RECORDS FOR THE EXERCISE
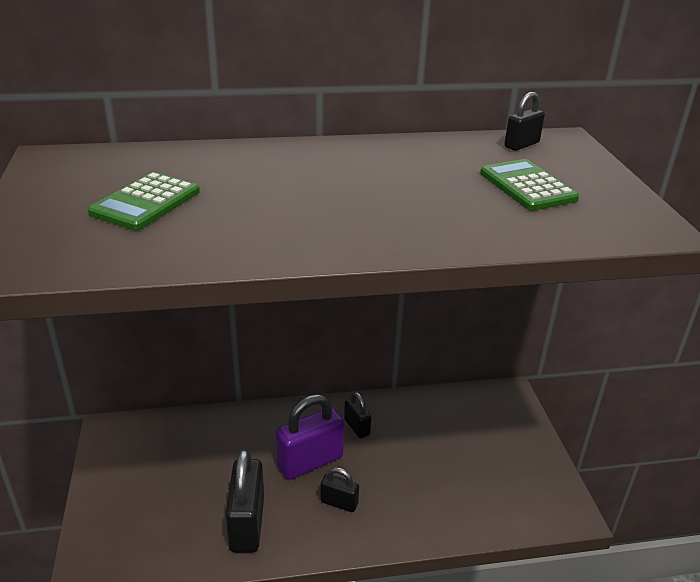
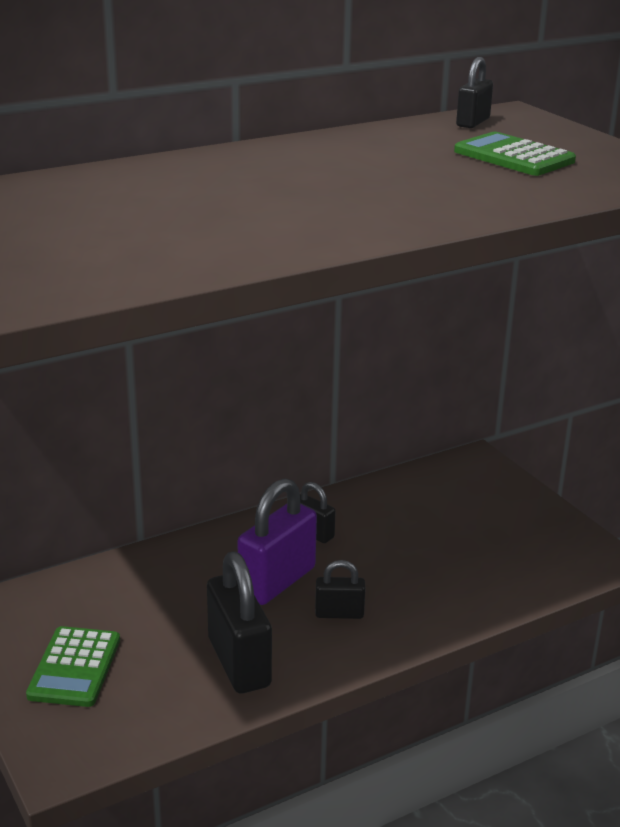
camera: 20 degrees left, 5 degrees down
(146, 202) = (107, 224): green calculator -> green calculator (74, 667)

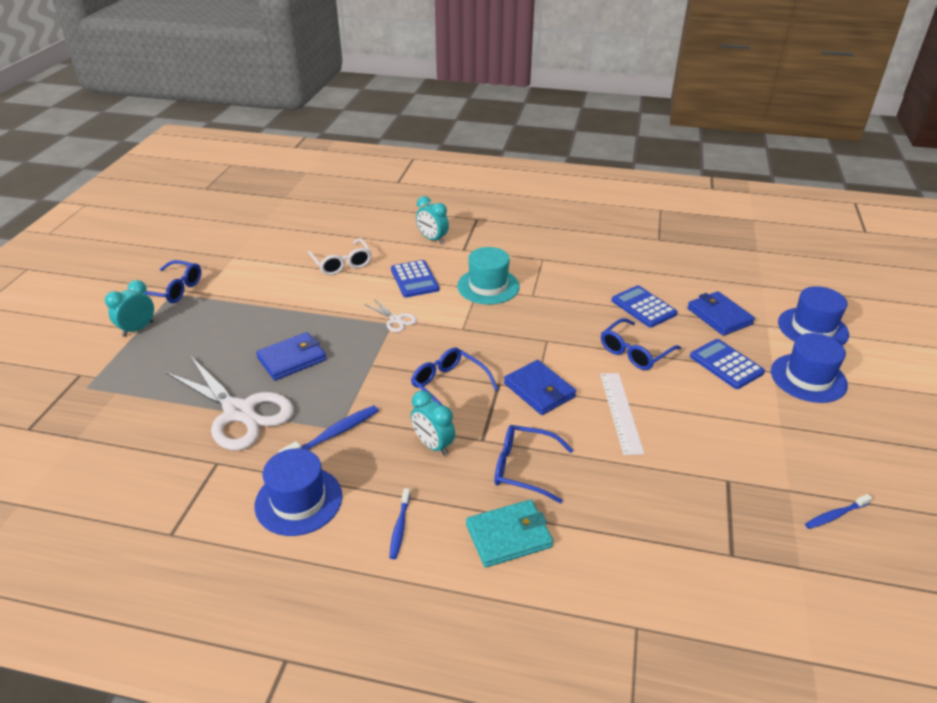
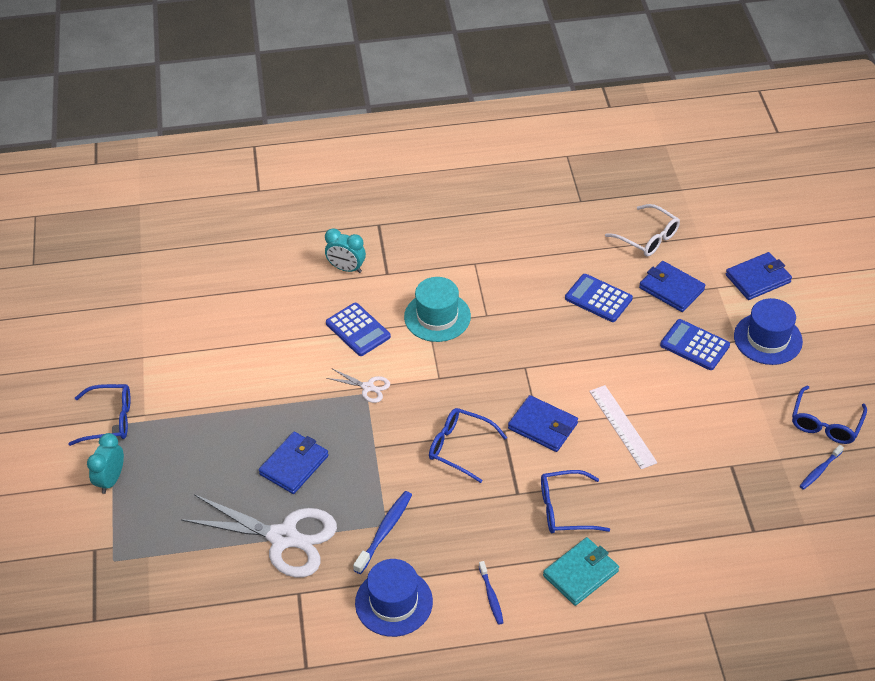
camera: 20 degrees left, 10 degrees up
(342, 263) = (269, 331): white glasses -> white glasses (648, 238)
(433, 445) = (478, 513): turquoise clock -> none
(635, 352) = (610, 356): blue glasses -> blue glasses (825, 423)
(812, 328) = (758, 279): blue hat -> blue wallet

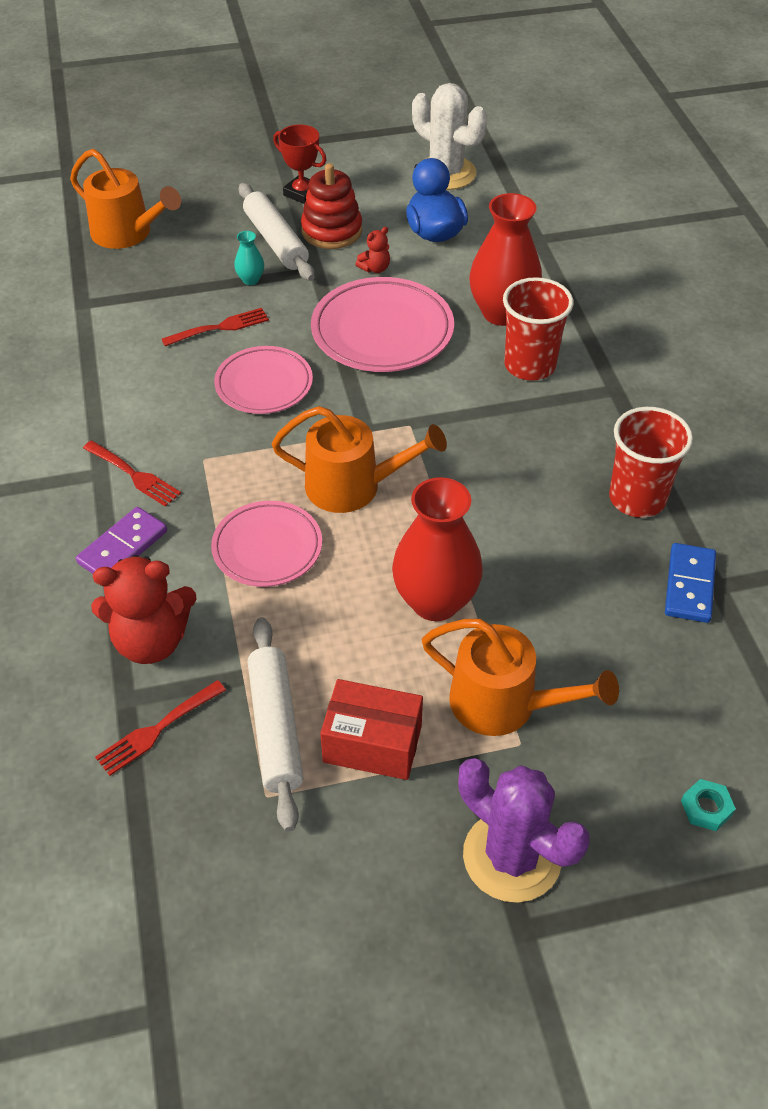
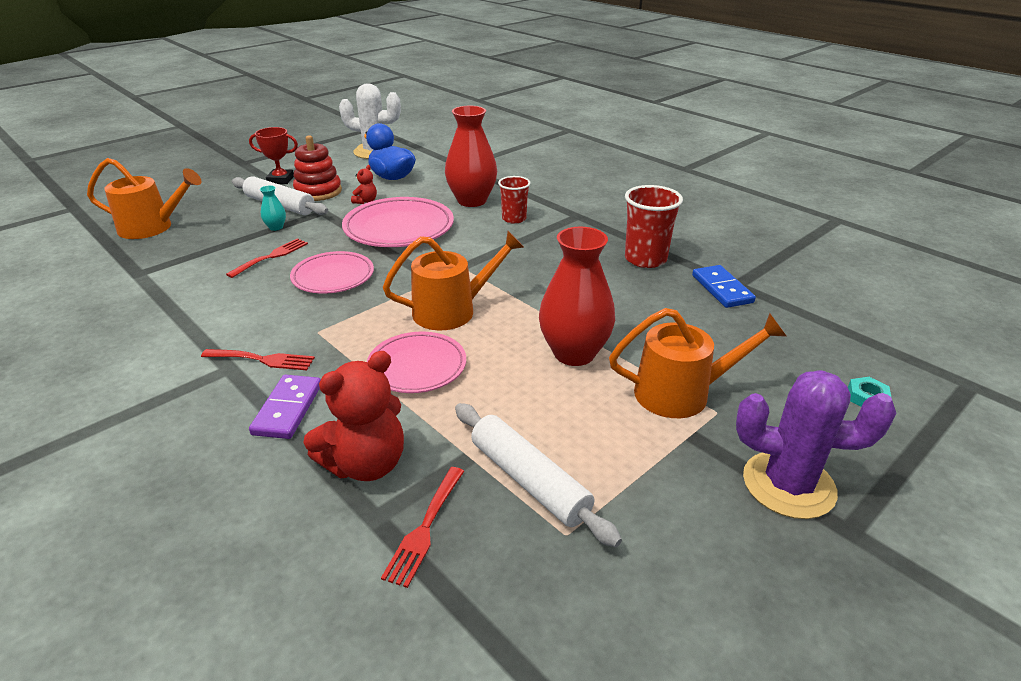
camera: 30 degrees left, 15 degrees down
(372, 744) = (615, 458): red box -> none
(529, 365) = (514, 219): red cup -> red cup, size x0.64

AIM OF THE EXERCISE
Tell how many lines in the data above hold "blue". Nothing but the number.

WRITTEN RESPONSE
2